• **Data supplied**:

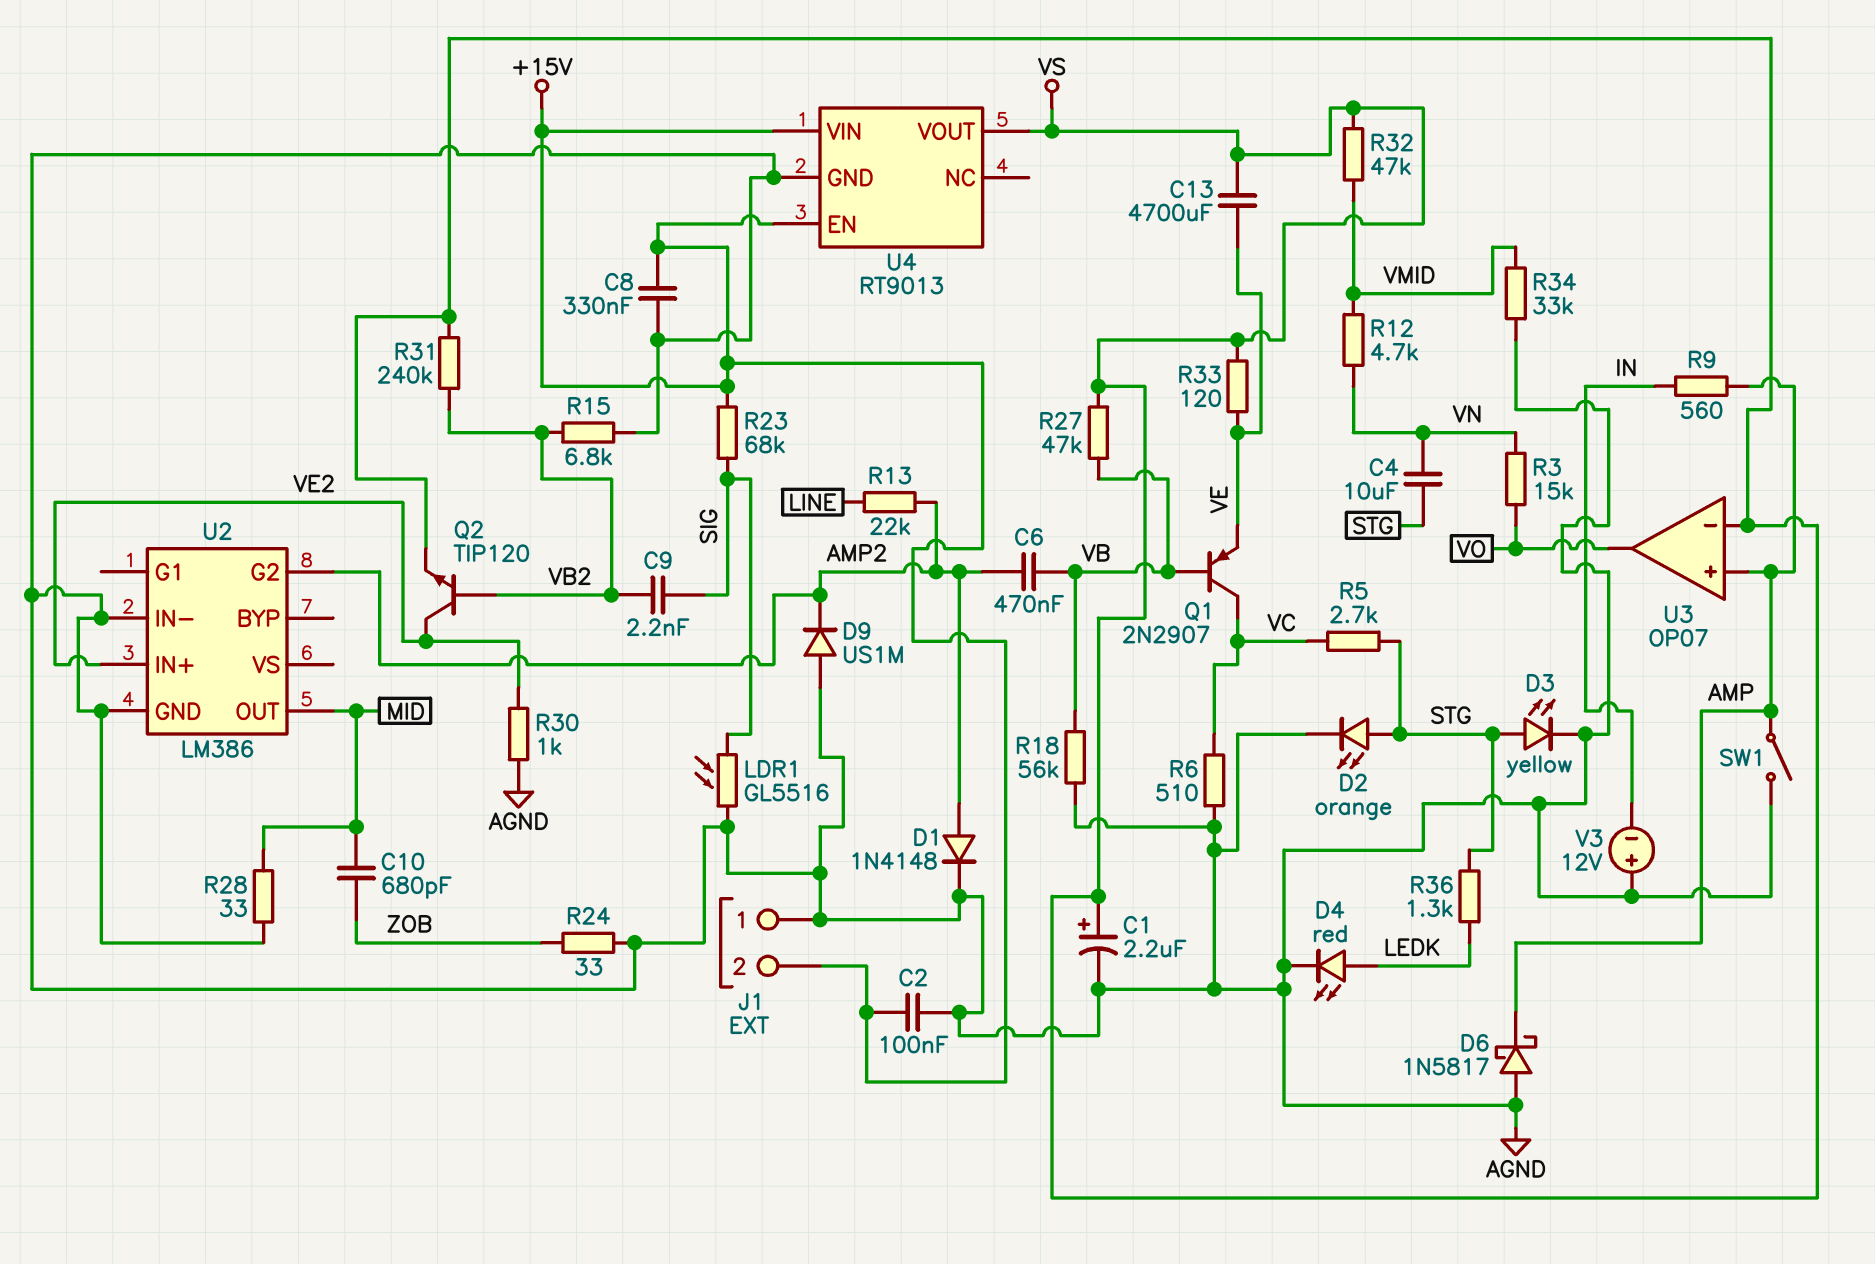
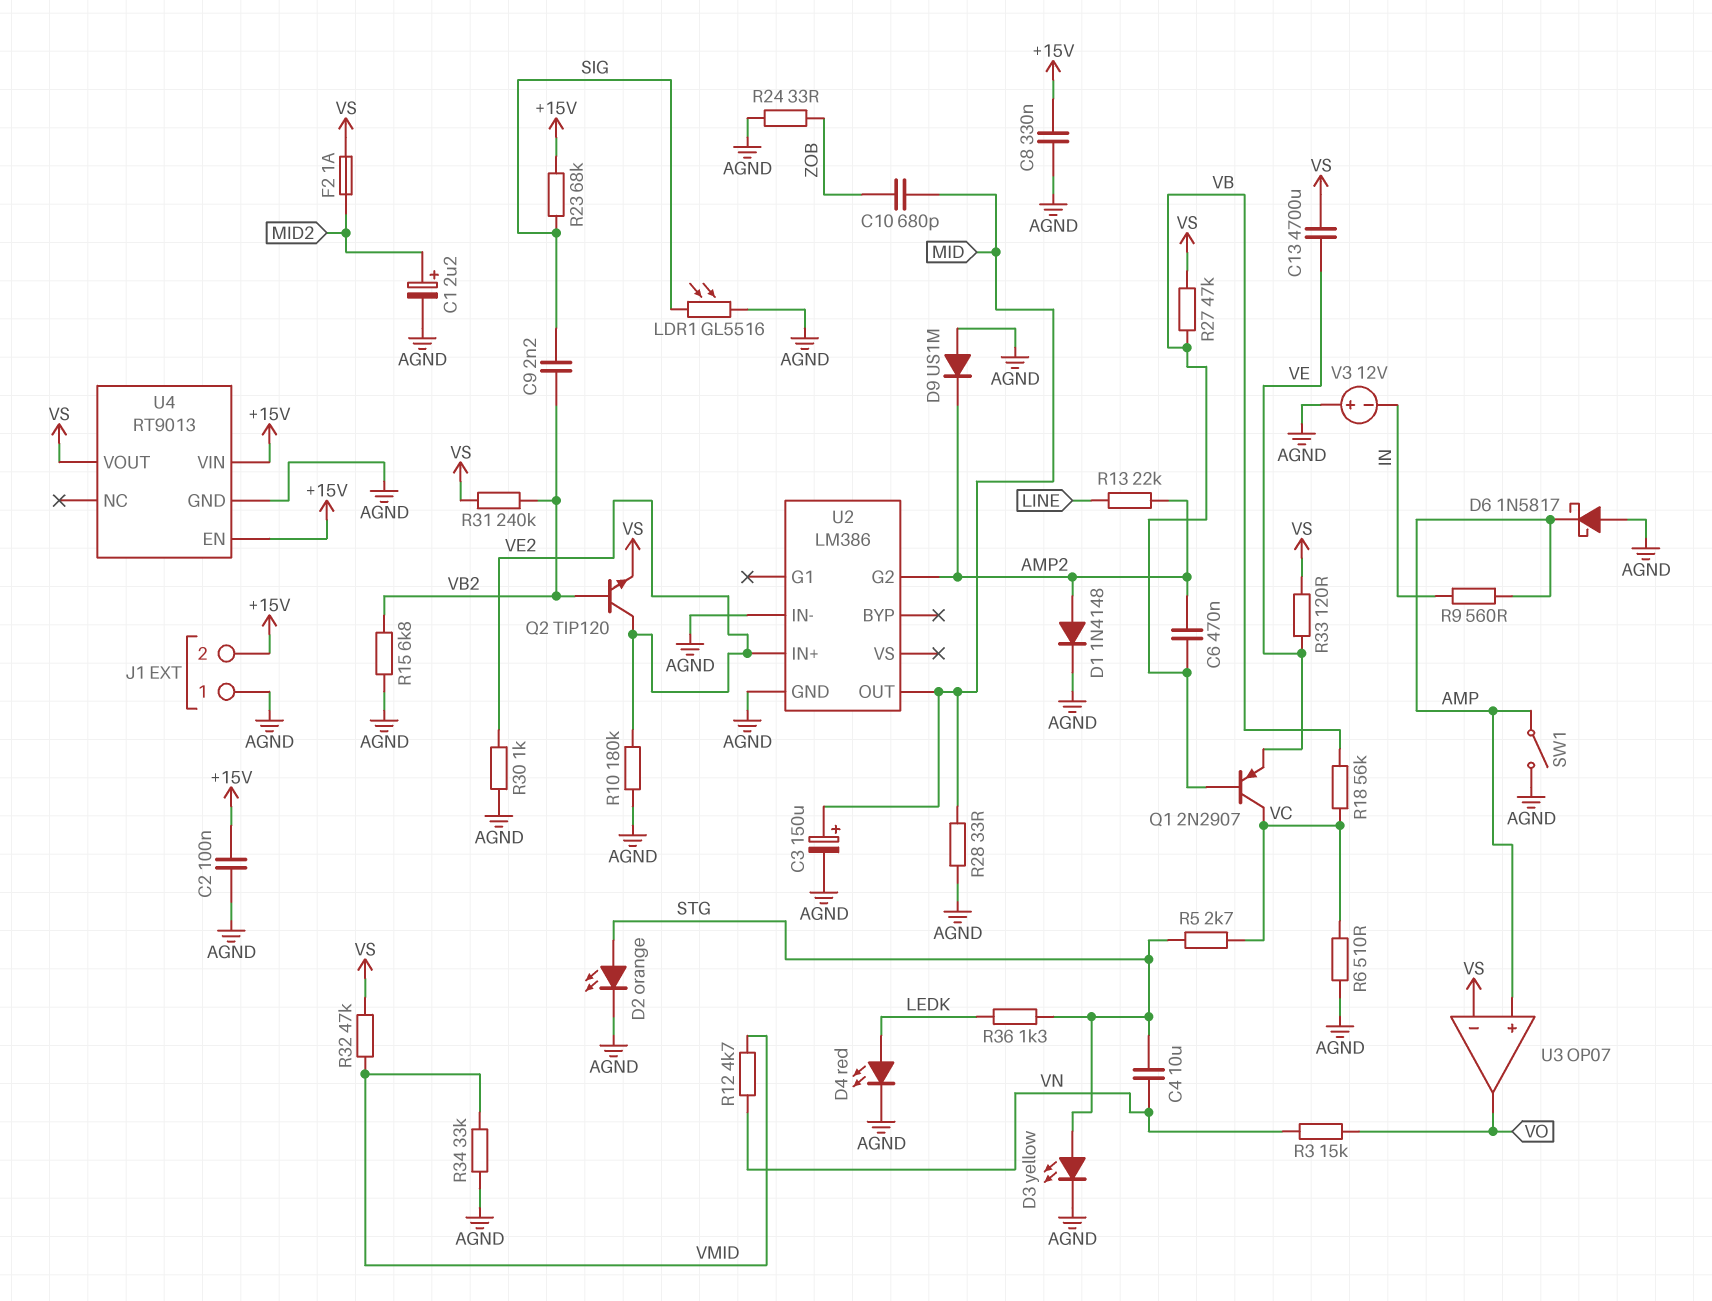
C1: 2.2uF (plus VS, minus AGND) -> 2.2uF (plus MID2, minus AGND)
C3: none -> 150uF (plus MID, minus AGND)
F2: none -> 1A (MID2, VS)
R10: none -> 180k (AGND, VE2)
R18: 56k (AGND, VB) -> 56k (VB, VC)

==

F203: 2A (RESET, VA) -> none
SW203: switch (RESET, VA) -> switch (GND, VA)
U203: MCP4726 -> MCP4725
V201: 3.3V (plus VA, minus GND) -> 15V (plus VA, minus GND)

• **Work item**:
Please give back, exactly as it stands above, the stretch from the line with "C3: none -> 150uF (plus MID, minus AGND)" through the line with "R18: 56k (AGND, VB) -> 56k (VB, VC)", and no line outside it.

• **Solution for this exercise**:
C3: none -> 150uF (plus MID, minus AGND)
F2: none -> 1A (MID2, VS)
R10: none -> 180k (AGND, VE2)
R18: 56k (AGND, VB) -> 56k (VB, VC)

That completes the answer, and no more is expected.